=== Begin Enclosure ===
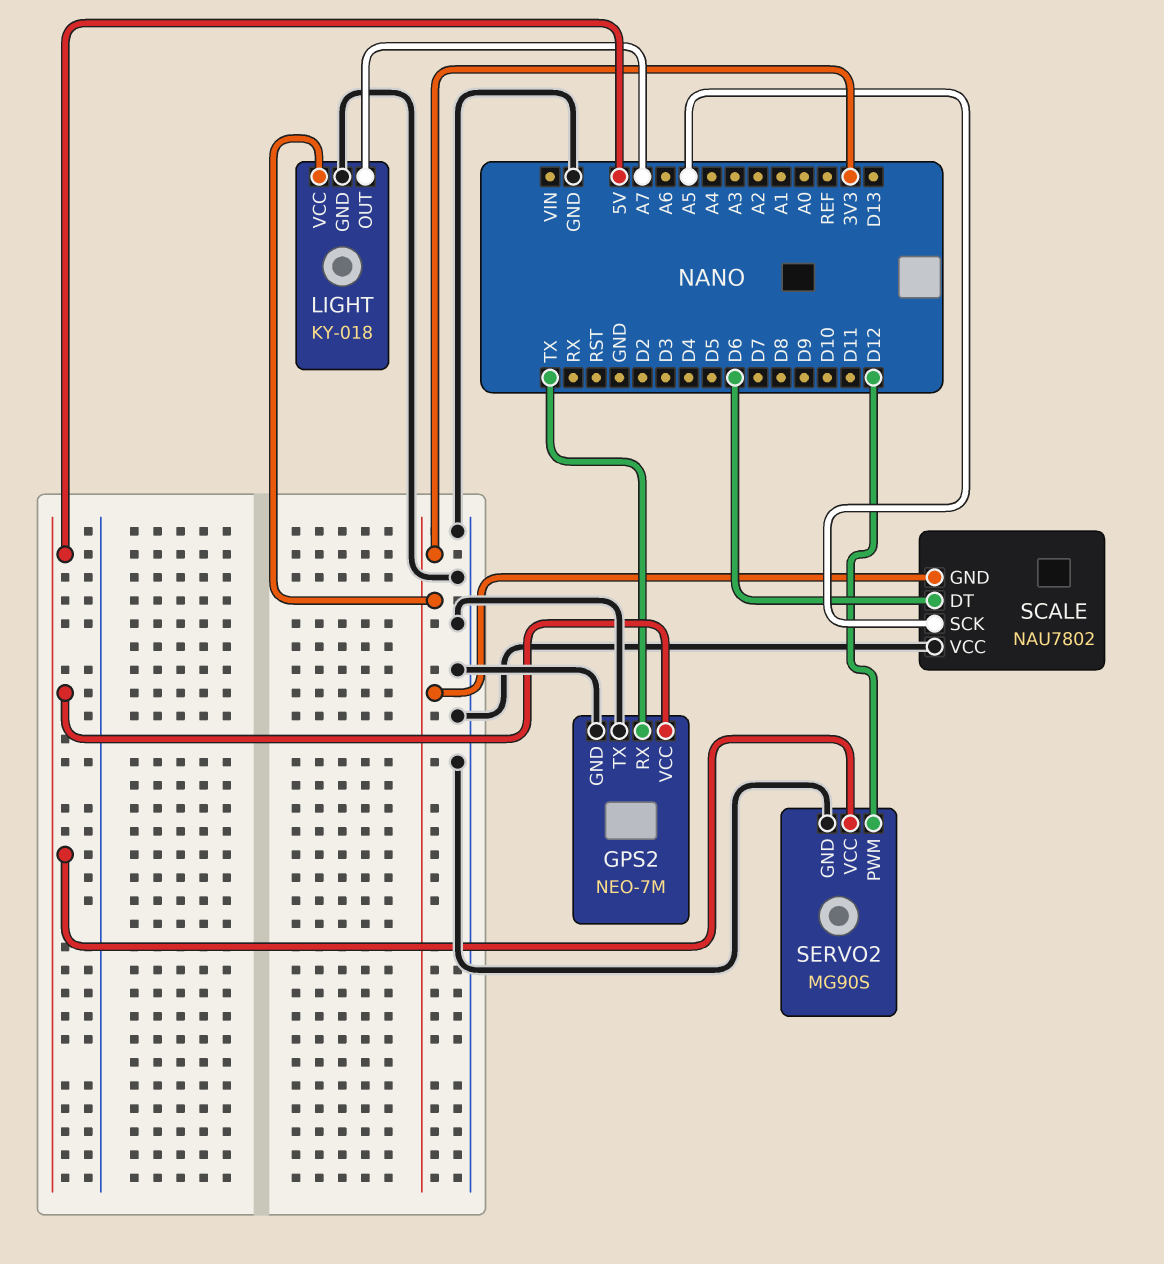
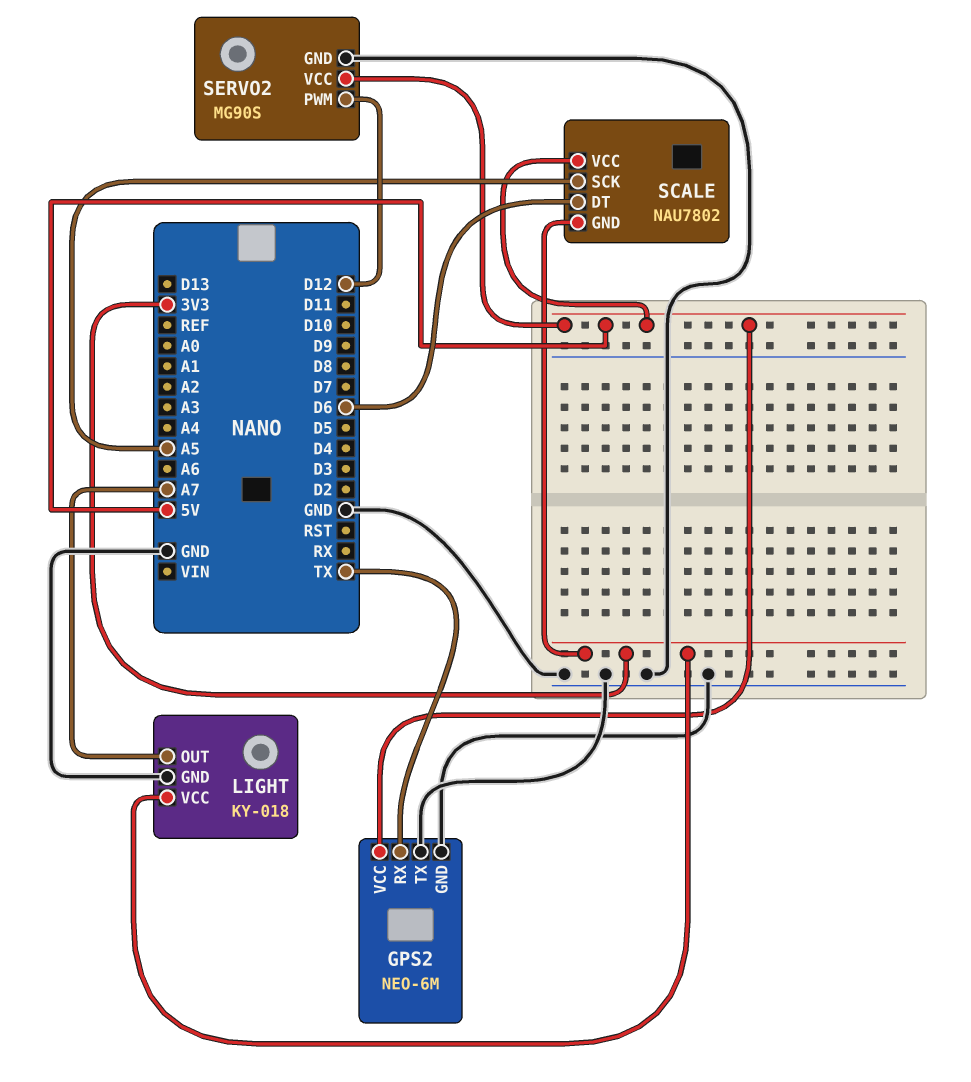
GPS2: NEO-7M -> NEO-6M
SCALE pin VCC: GND -> 5V

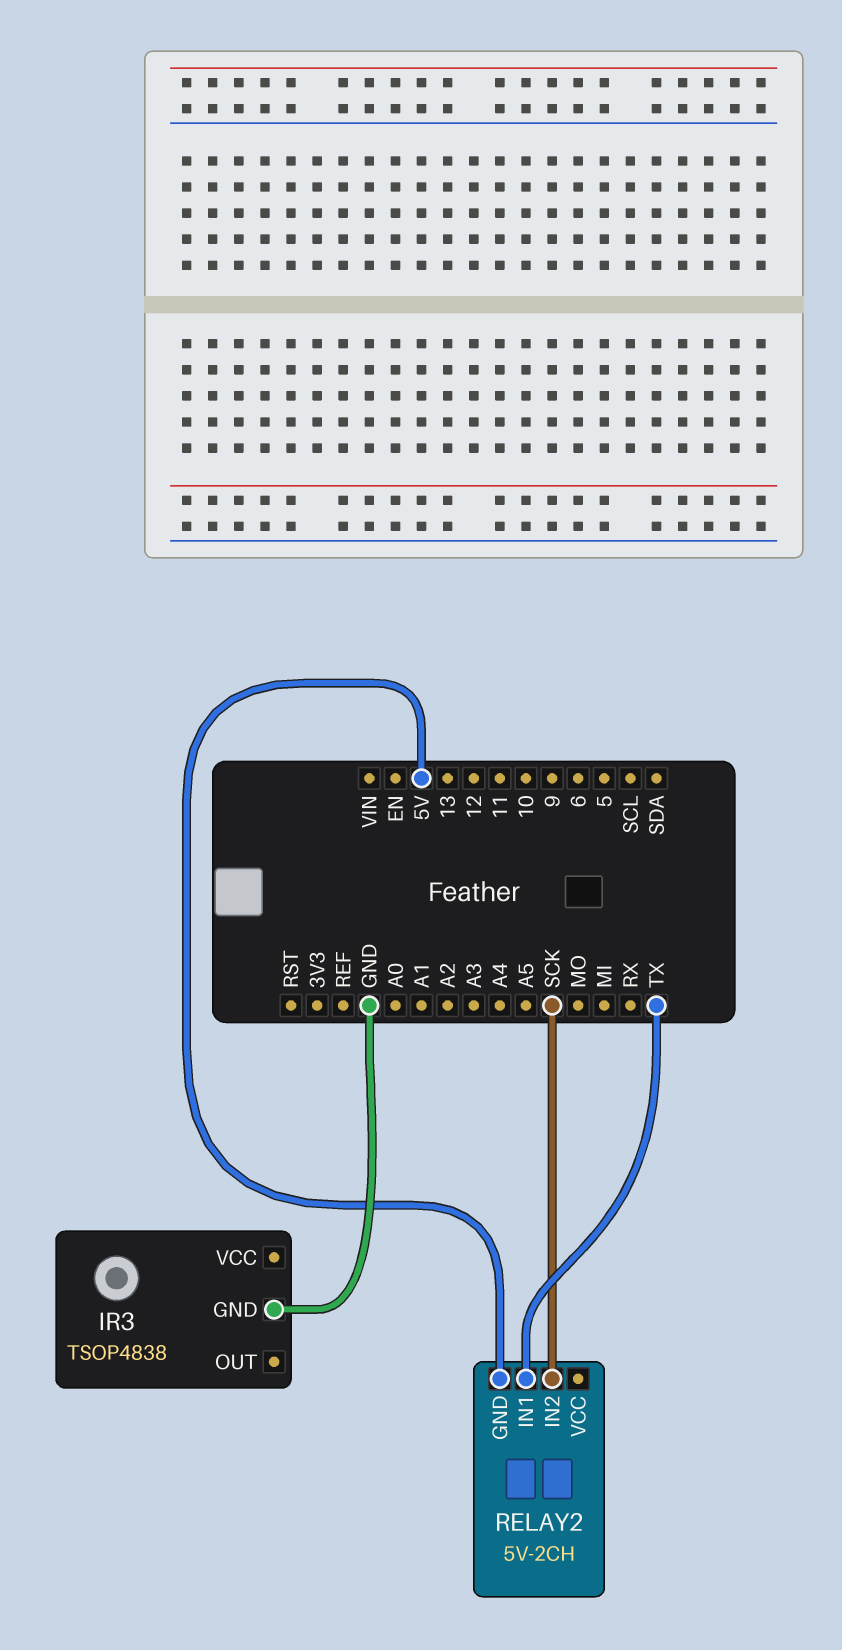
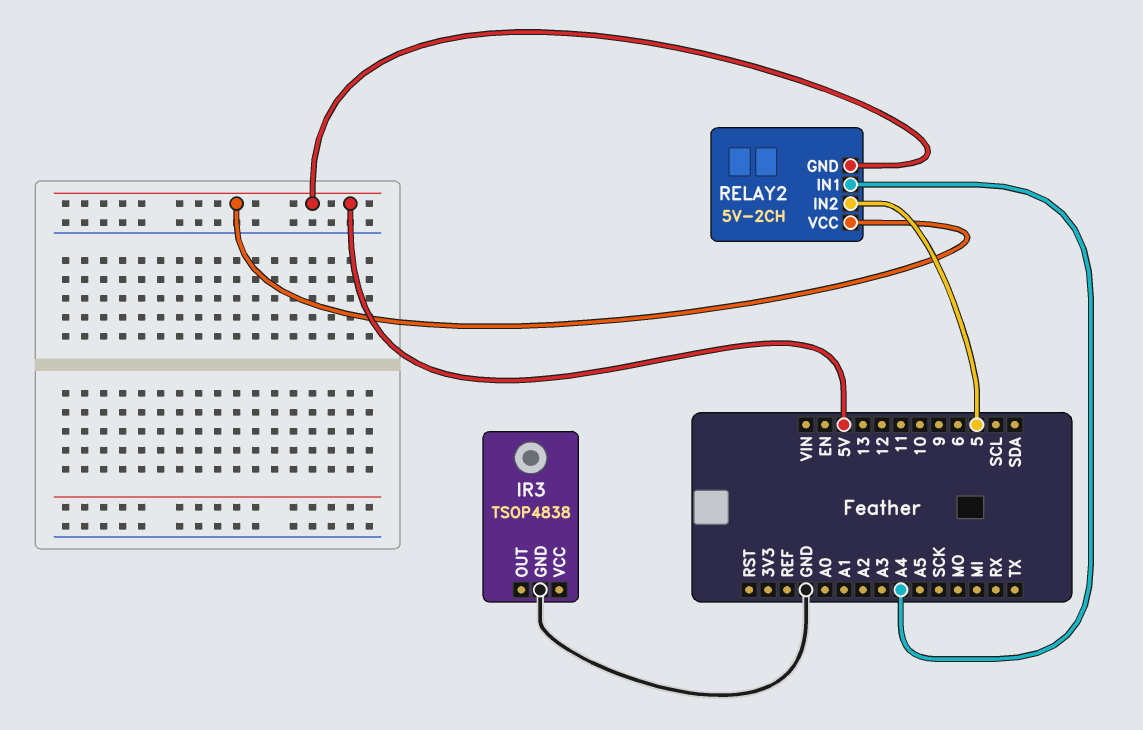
RELAY2 pin IN1: TX -> A4
RELAY2 pin IN2: SCK -> 5
RELAY2 pin VCC: none -> 5V

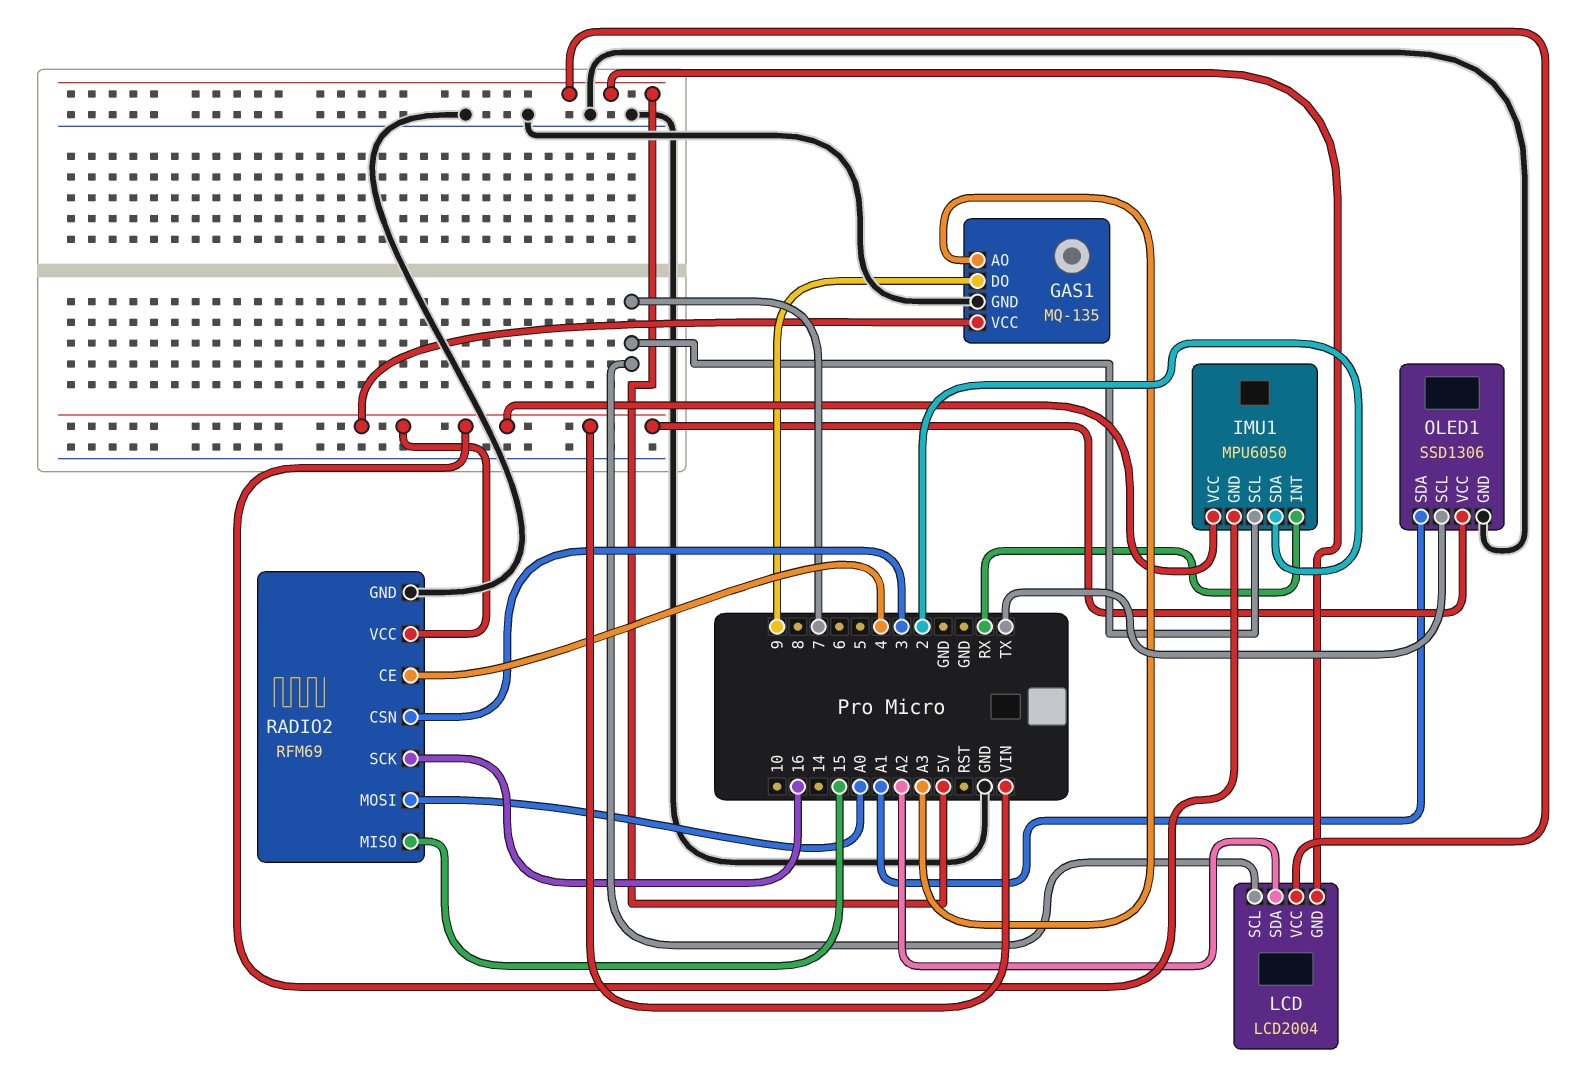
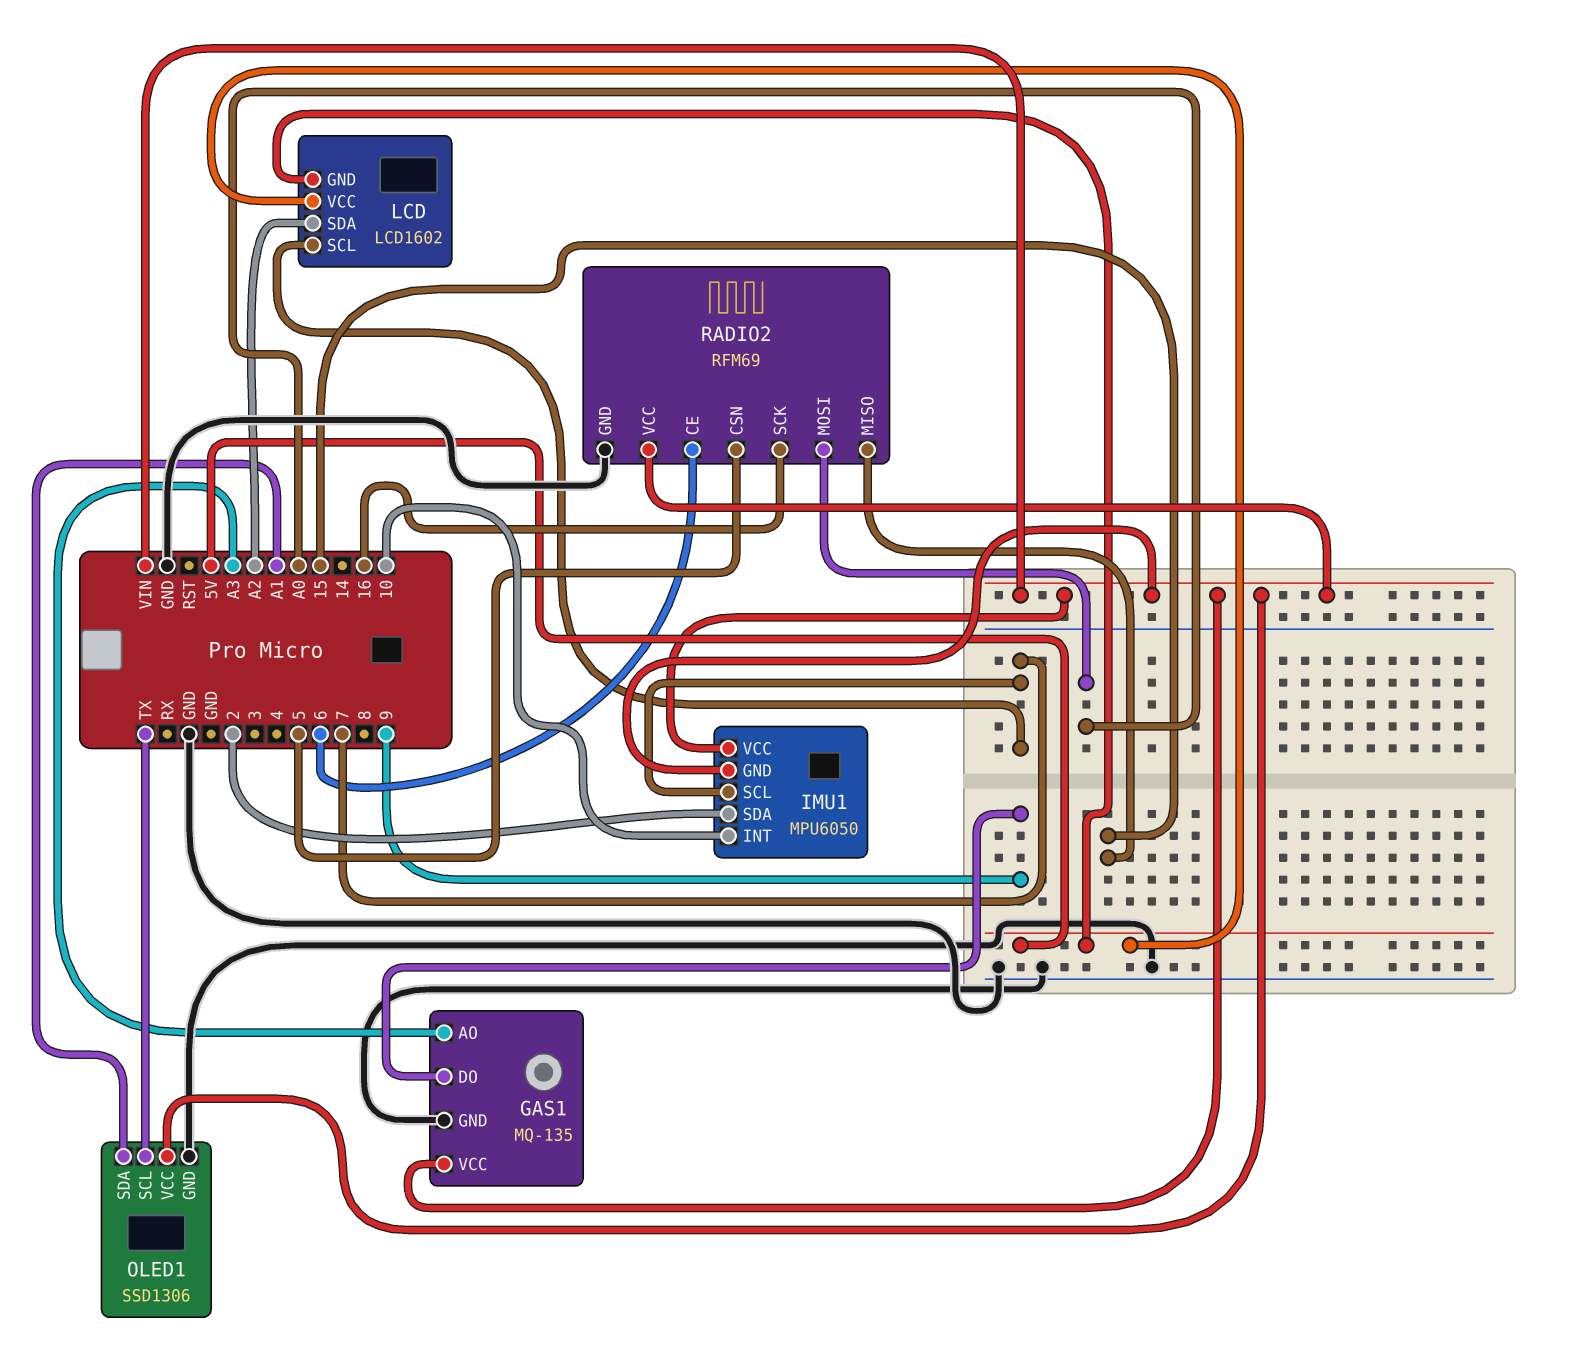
IMU1 pin INT: RX -> 10
LCD: LCD2004 -> LCD1602
RADIO2 pin CE: 4 -> 6
RADIO2 pin CSN: 3 -> 5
=== End Enclosure ===
Leaving the pictures aside, write out only the lines from the one containing "RELAY2 pin IN1: TX -> A4" through the end of the material, exactly as they stand.

FINISHED TASK ->
RELAY2 pin IN1: TX -> A4
RELAY2 pin IN2: SCK -> 5
RELAY2 pin VCC: none -> 5V

IMU1 pin INT: RX -> 10
LCD: LCD2004 -> LCD1602
RADIO2 pin CE: 4 -> 6
RADIO2 pin CSN: 3 -> 5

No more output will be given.